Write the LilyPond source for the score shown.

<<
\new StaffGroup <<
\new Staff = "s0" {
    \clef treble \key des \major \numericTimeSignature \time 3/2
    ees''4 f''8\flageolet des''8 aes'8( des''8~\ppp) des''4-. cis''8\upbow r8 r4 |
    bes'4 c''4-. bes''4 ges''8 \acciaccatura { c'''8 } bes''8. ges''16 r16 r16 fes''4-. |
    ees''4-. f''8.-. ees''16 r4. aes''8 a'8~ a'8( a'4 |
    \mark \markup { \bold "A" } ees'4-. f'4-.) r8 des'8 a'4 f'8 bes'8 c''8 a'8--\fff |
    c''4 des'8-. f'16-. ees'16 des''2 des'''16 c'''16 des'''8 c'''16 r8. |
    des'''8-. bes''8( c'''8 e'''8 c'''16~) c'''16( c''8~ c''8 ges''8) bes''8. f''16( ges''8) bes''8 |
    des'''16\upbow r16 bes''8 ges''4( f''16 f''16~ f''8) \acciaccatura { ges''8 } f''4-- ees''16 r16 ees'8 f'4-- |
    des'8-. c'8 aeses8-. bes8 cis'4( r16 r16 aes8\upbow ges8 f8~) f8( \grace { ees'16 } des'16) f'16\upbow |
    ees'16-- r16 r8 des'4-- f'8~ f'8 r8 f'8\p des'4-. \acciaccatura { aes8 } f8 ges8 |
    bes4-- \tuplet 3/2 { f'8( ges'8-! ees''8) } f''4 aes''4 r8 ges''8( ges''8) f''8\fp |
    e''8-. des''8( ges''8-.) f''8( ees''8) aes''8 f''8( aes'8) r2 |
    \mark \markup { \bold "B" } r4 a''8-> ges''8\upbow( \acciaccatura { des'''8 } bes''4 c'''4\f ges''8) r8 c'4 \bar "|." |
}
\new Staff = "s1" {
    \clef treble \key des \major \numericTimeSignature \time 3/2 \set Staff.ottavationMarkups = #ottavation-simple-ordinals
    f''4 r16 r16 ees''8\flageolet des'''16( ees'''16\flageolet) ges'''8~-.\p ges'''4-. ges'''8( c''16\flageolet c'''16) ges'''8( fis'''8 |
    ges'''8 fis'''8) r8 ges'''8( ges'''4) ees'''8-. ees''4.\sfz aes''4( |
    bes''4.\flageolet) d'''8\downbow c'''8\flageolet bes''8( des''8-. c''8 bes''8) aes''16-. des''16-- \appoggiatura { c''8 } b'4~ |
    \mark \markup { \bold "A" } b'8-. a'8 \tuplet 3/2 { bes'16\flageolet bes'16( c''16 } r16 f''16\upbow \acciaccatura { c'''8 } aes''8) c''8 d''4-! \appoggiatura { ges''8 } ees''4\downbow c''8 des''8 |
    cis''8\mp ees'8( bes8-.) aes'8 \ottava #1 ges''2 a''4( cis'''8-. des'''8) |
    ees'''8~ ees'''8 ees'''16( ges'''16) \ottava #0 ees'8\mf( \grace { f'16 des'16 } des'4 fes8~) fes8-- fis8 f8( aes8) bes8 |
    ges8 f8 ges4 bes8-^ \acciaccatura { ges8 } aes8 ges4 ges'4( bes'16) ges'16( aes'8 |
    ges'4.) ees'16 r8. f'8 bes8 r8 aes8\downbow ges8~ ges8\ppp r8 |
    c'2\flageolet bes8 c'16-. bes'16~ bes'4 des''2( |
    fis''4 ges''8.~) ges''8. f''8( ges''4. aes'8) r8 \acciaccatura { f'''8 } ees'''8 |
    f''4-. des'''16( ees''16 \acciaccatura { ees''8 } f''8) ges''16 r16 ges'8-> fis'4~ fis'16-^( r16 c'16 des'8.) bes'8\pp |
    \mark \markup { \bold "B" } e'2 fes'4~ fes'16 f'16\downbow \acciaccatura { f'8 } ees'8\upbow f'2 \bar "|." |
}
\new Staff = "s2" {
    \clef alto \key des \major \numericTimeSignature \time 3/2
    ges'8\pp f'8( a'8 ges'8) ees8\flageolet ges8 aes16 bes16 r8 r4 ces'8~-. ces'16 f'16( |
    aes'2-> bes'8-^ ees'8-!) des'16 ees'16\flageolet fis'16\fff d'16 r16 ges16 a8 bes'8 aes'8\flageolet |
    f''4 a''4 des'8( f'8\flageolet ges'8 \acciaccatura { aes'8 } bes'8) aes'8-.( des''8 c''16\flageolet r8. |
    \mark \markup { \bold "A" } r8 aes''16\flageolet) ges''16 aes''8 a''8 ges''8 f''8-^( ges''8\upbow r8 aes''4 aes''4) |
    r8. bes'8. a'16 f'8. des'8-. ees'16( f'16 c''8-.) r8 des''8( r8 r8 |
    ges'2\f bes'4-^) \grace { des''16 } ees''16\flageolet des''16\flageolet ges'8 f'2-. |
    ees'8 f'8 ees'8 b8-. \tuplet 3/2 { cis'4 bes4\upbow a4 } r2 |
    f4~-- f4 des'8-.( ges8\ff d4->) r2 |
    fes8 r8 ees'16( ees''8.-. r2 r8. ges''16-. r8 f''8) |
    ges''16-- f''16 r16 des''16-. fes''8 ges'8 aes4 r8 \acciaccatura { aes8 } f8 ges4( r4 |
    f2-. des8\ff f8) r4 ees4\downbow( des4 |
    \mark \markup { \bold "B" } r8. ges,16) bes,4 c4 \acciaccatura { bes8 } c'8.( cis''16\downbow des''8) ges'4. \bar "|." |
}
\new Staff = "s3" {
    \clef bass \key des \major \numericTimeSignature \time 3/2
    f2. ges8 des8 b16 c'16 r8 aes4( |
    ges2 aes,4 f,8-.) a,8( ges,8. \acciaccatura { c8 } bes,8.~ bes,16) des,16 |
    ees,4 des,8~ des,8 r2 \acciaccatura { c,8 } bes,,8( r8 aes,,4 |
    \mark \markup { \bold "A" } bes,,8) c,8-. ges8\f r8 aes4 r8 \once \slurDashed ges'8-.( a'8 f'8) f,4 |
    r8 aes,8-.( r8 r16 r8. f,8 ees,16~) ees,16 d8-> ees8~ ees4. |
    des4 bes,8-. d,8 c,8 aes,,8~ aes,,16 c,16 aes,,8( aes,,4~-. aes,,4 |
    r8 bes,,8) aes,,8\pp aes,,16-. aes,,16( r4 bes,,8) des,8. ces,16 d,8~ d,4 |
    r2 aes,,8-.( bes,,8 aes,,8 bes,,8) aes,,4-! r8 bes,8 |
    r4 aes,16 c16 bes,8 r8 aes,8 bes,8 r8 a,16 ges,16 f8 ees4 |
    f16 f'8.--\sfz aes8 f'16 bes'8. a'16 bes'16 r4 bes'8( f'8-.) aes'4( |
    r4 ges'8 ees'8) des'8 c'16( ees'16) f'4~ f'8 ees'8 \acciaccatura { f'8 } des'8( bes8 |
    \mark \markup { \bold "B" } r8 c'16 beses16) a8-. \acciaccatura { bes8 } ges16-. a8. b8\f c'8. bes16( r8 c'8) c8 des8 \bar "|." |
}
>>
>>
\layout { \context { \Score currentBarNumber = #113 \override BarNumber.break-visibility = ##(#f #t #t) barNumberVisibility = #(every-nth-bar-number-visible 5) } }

····················

- [Task prompt]: Please count the lines in the data above that contain the string "downbow", with case counting, and reply with only that number.

- [Full response]: 6